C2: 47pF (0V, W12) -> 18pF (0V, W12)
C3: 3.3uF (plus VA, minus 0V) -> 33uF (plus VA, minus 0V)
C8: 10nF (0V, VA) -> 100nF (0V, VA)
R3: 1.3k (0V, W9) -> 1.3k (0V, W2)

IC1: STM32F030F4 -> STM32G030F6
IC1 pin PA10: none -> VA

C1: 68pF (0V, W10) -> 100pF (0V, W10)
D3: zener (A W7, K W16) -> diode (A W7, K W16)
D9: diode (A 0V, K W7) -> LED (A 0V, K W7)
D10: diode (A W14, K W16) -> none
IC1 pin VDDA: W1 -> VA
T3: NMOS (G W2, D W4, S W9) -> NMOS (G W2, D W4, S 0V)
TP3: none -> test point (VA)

****

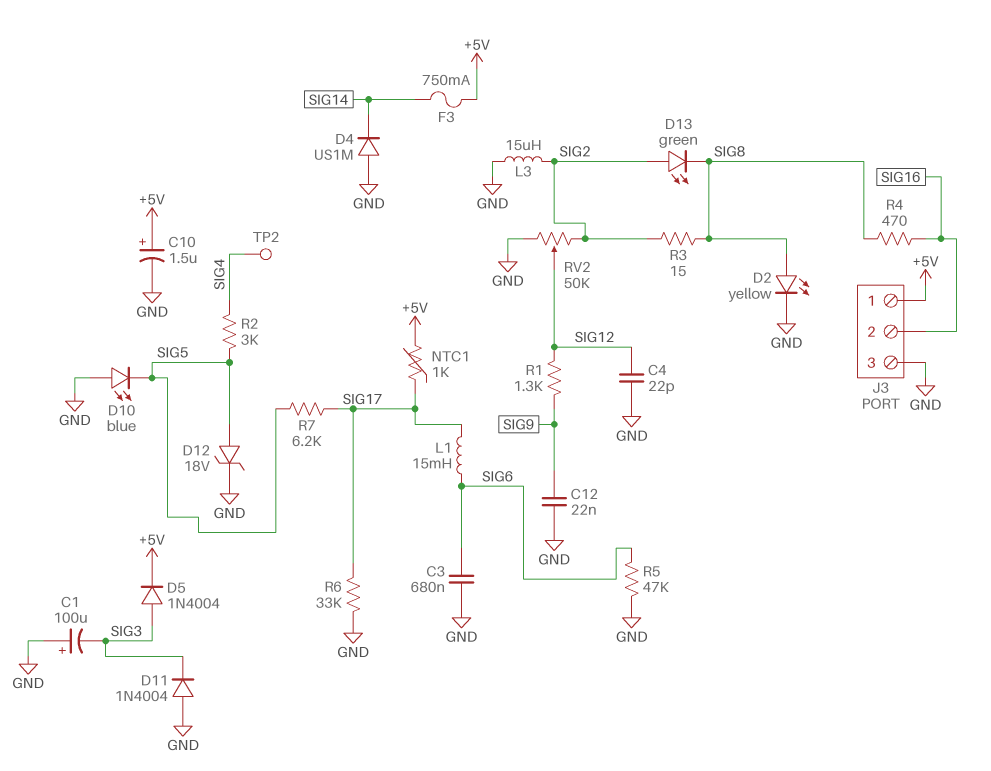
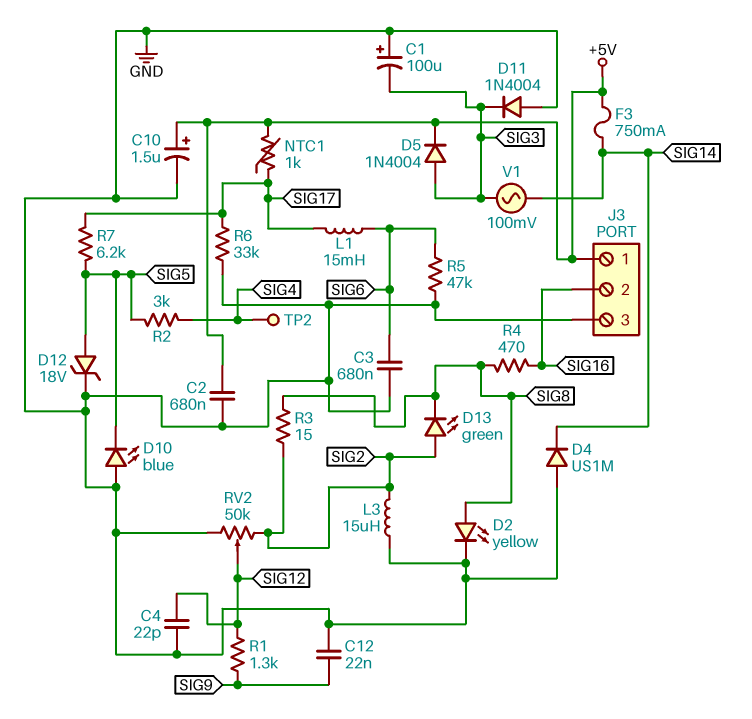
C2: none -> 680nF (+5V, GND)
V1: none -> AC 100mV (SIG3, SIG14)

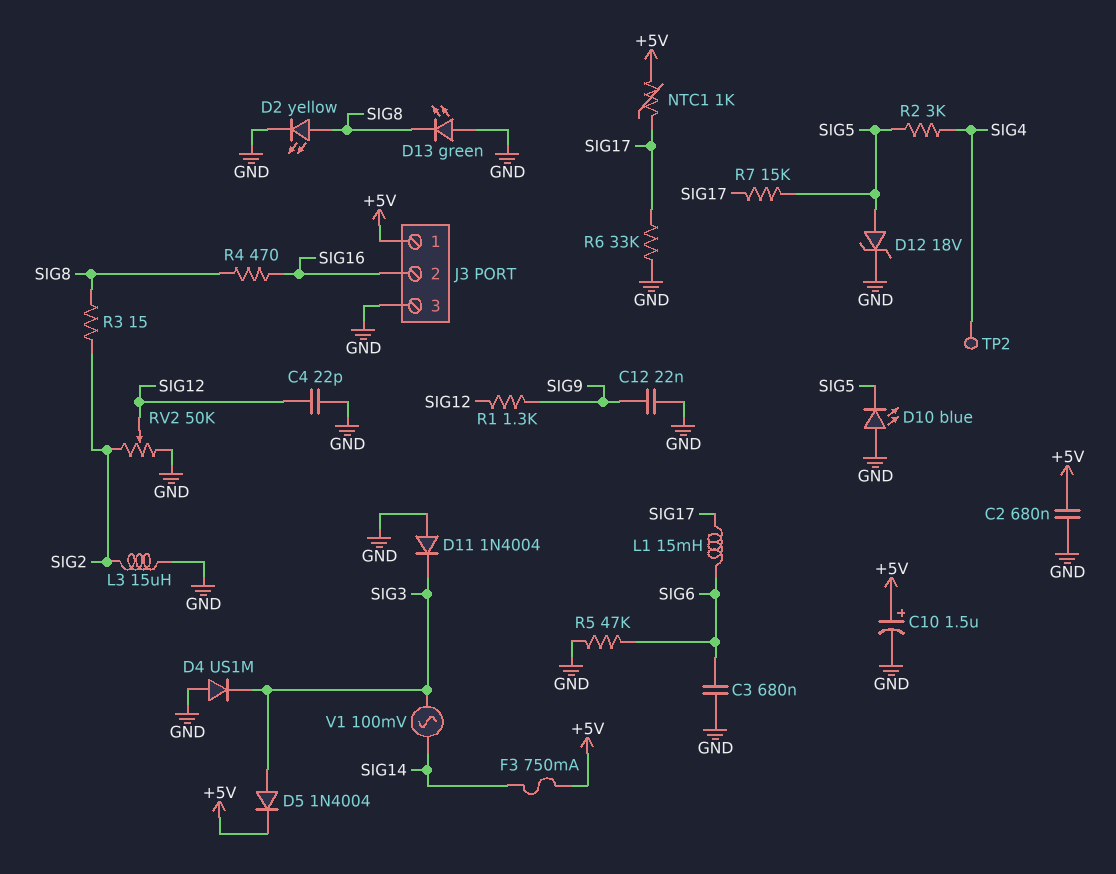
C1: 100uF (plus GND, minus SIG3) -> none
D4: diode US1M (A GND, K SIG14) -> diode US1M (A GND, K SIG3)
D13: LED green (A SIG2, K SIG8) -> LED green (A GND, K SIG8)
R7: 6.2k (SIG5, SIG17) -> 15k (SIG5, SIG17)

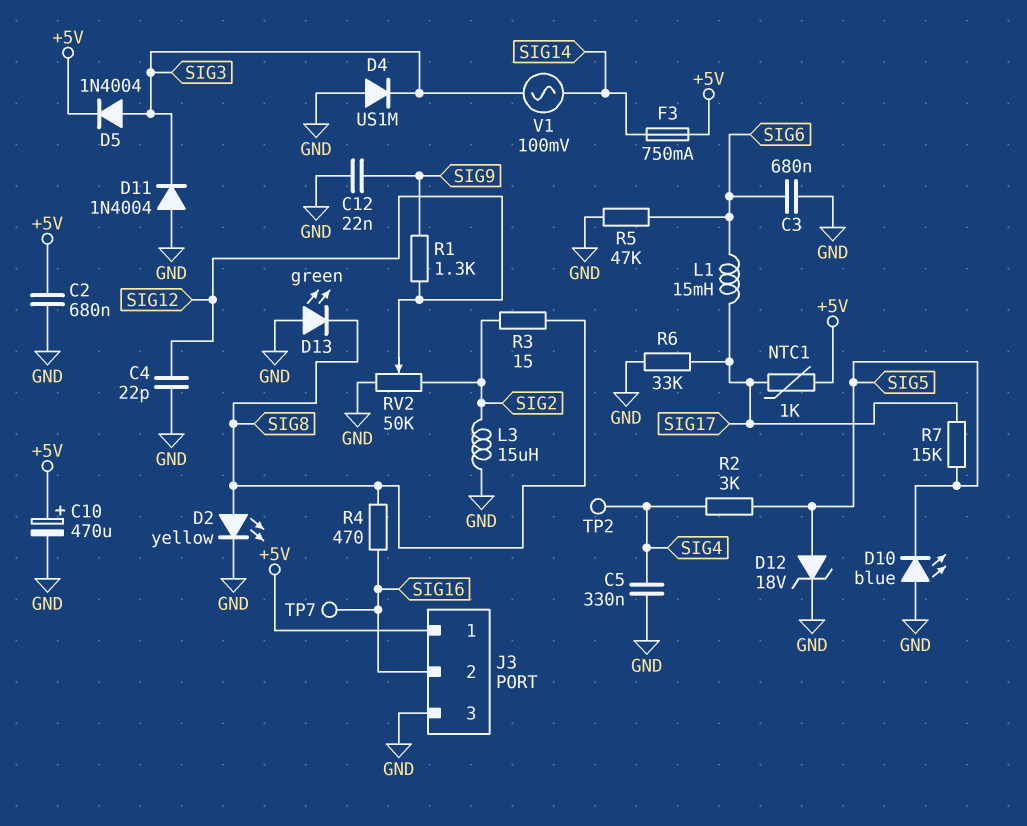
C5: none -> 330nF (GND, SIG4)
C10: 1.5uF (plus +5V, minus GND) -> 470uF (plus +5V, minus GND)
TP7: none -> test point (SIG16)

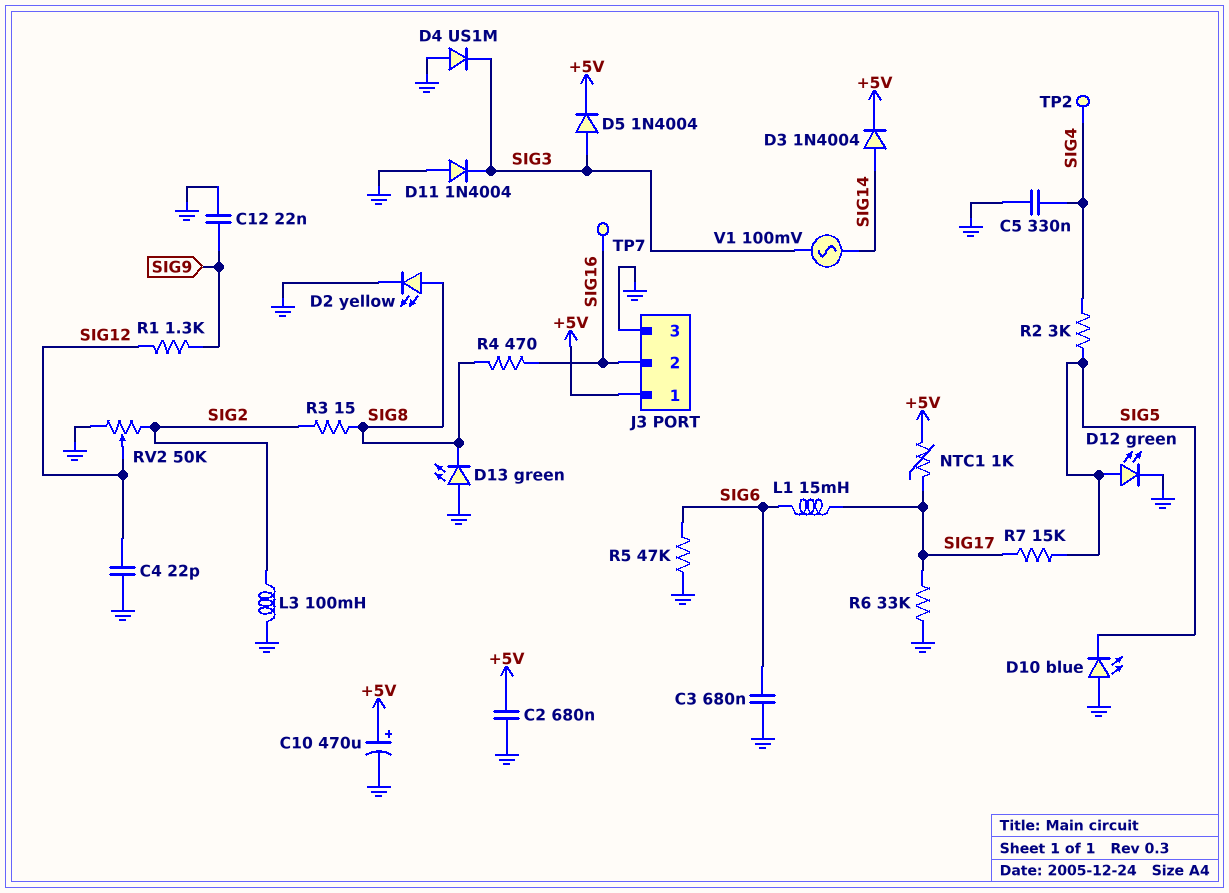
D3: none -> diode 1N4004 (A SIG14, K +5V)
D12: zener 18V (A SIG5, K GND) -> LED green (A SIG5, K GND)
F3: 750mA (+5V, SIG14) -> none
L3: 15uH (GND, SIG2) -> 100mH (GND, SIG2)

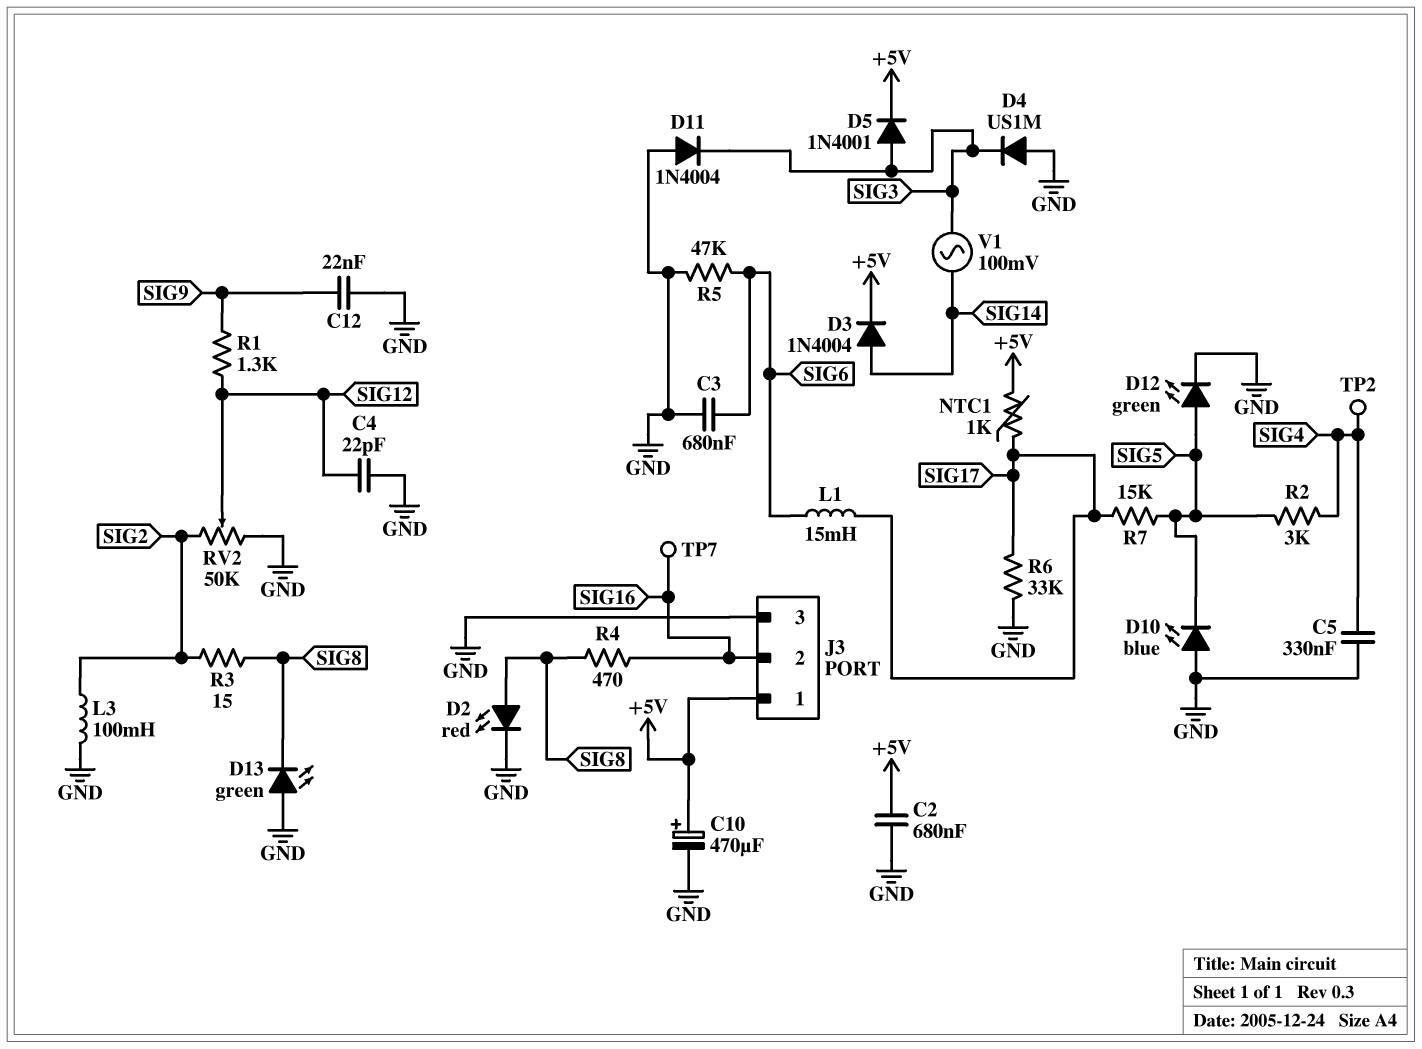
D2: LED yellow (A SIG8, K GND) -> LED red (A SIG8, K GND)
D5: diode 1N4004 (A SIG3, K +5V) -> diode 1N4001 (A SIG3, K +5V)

****

# [Required action]
Among the lines above, find each one containing the string "point" and copy it.

# [Written solution]
TP3: none -> test point (VA)
TP7: none -> test point (SIG16)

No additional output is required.